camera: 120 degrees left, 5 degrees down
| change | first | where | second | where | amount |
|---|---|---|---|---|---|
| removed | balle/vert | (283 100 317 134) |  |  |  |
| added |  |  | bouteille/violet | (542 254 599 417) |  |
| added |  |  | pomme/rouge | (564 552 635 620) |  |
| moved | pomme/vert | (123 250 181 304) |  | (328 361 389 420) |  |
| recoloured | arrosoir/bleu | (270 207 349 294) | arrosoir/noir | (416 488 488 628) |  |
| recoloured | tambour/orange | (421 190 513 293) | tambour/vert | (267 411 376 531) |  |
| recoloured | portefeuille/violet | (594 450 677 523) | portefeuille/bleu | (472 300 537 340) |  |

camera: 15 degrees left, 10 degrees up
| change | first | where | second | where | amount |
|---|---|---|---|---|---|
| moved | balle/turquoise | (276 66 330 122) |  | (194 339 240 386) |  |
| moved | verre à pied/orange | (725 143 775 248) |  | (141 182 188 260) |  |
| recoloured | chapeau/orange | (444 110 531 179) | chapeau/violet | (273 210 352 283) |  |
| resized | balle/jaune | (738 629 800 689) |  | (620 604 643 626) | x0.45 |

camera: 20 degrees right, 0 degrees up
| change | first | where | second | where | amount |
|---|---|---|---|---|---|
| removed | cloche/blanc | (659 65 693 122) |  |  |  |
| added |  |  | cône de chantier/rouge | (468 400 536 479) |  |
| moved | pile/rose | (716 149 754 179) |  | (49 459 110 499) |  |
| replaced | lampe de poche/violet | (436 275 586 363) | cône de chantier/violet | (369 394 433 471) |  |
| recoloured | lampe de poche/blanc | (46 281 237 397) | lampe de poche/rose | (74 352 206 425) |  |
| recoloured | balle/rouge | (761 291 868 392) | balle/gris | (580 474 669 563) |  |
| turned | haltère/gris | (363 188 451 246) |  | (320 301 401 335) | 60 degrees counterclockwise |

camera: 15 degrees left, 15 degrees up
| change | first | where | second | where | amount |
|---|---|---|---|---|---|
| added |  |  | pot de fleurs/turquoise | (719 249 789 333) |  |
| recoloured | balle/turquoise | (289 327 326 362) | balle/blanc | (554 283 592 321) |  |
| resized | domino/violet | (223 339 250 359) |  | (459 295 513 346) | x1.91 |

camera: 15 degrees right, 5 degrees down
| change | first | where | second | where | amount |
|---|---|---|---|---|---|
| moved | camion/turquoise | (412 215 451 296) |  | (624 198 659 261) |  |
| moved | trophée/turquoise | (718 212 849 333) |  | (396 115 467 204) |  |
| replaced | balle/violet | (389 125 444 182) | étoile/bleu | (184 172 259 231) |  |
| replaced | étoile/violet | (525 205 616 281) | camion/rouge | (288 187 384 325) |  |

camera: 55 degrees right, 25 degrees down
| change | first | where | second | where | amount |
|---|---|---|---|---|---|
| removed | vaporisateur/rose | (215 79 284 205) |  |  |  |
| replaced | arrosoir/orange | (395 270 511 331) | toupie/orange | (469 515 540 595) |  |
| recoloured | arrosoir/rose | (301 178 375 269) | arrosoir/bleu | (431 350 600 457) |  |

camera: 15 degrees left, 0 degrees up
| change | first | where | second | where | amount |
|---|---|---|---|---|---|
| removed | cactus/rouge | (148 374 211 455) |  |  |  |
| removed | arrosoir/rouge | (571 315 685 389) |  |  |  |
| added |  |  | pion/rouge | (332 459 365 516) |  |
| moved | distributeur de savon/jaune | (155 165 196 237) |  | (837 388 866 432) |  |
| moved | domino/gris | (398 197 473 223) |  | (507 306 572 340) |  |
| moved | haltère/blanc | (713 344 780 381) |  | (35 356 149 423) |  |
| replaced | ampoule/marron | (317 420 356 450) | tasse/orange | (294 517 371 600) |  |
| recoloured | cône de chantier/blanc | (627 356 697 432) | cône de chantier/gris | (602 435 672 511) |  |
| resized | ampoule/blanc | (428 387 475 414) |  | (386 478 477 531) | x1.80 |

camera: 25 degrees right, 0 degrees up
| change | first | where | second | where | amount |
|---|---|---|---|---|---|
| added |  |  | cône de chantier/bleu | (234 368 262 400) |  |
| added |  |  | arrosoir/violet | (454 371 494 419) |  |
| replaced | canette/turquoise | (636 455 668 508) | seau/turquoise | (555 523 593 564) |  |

▬▬▬▬▬▬▬▬▬▬

§ Prompt
Exact retyping of every entry is required.

§ Answer space
camera: 120 degrees left, 5 degrees down
| change | first | where | second | where | amount |
|---|---|---|---|---|---|
| removed | balle/vert | (283 100 317 134) |  |  |  |
| added |  |  | bouteille/violet | (542 254 599 417) |  |
| added |  |  | pomme/rouge | (564 552 635 620) |  |
| moved | pomme/vert | (123 250 181 304) |  | (328 361 389 420) |  |
| recoloured | arrosoir/bleu | (270 207 349 294) | arrosoir/noir | (416 488 488 628) |  |
| recoloured | tambour/orange | (421 190 513 293) | tambour/vert | (267 411 376 531) |  |
| recoloured | portefeuille/violet | (594 450 677 523) | portefeuille/bleu | (472 300 537 340) |  |

camera: 15 degrees left, 10 degrees up
| change | first | where | second | where | amount |
|---|---|---|---|---|---|
| moved | balle/turquoise | (276 66 330 122) |  | (194 339 240 386) |  |
| moved | verre à pied/orange | (725 143 775 248) |  | (141 182 188 260) |  |
| recoloured | chapeau/orange | (444 110 531 179) | chapeau/violet | (273 210 352 283) |  |
| resized | balle/jaune | (738 629 800 689) |  | (620 604 643 626) | x0.45 |

camera: 20 degrees right, 0 degrees up
| change | first | where | second | where | amount |
|---|---|---|---|---|---|
| removed | cloche/blanc | (659 65 693 122) |  |  |  |
| added |  |  | cône de chantier/rouge | (468 400 536 479) |  |
| moved | pile/rose | (716 149 754 179) |  | (49 459 110 499) |  |
| replaced | lampe de poche/violet | (436 275 586 363) | cône de chantier/violet | (369 394 433 471) |  |
| recoloured | lampe de poche/blanc | (46 281 237 397) | lampe de poche/rose | (74 352 206 425) |  |
| recoloured | balle/rouge | (761 291 868 392) | balle/gris | (580 474 669 563) |  |
| turned | haltère/gris | (363 188 451 246) |  | (320 301 401 335) | 60 degrees counterclockwise |

camera: 15 degrees left, 15 degrees up
| change | first | where | second | where | amount |
|---|---|---|---|---|---|
| added |  |  | pot de fleurs/turquoise | (719 249 789 333) |  |
| recoloured | balle/turquoise | (289 327 326 362) | balle/blanc | (554 283 592 321) |  |
| resized | domino/violet | (223 339 250 359) |  | (459 295 513 346) | x1.91 |

camera: 15 degrees right, 5 degrees down
| change | first | where | second | where | amount |
|---|---|---|---|---|---|
| moved | camion/turquoise | (412 215 451 296) |  | (624 198 659 261) |  |
| moved | trophée/turquoise | (718 212 849 333) |  | (396 115 467 204) |  |
| replaced | balle/violet | (389 125 444 182) | étoile/bleu | (184 172 259 231) |  |
| replaced | étoile/violet | (525 205 616 281) | camion/rouge | (288 187 384 325) |  |

camera: 55 degrees right, 25 degrees down
| change | first | where | second | where | amount |
|---|---|---|---|---|---|
| removed | vaporisateur/rose | (215 79 284 205) |  |  |  |
| replaced | arrosoir/orange | (395 270 511 331) | toupie/orange | (469 515 540 595) |  |
| recoloured | arrosoir/rose | (301 178 375 269) | arrosoir/bleu | (431 350 600 457) |  |

camera: 15 degrees left, 0 degrees up
| change | first | where | second | where | amount |
|---|---|---|---|---|---|
| removed | cactus/rouge | (148 374 211 455) |  |  |  |
| removed | arrosoir/rouge | (571 315 685 389) |  |  |  |
| added |  |  | pion/rouge | (332 459 365 516) |  |
| moved | distributeur de savon/jaune | (155 165 196 237) |  | (837 388 866 432) |  |
| moved | domino/gris | (398 197 473 223) |  | (507 306 572 340) |  |
| moved | haltère/blanc | (713 344 780 381) |  | (35 356 149 423) |  |
| replaced | ampoule/marron | (317 420 356 450) | tasse/orange | (294 517 371 600) |  |
| recoloured | cône de chantier/blanc | (627 356 697 432) | cône de chantier/gris | (602 435 672 511) |  |
| resized | ampoule/blanc | (428 387 475 414) |  | (386 478 477 531) | x1.80 |

camera: 25 degrees right, 0 degrees up
| change | first | where | second | where | amount |
|---|---|---|---|---|---|
| added |  |  | cône de chantier/bleu | (234 368 262 400) |  |
| added |  |  | arrosoir/violet | (454 371 494 419) |  |
| replaced | canette/turquoise | (636 455 668 508) | seau/turquoise | (555 523 593 564) |  |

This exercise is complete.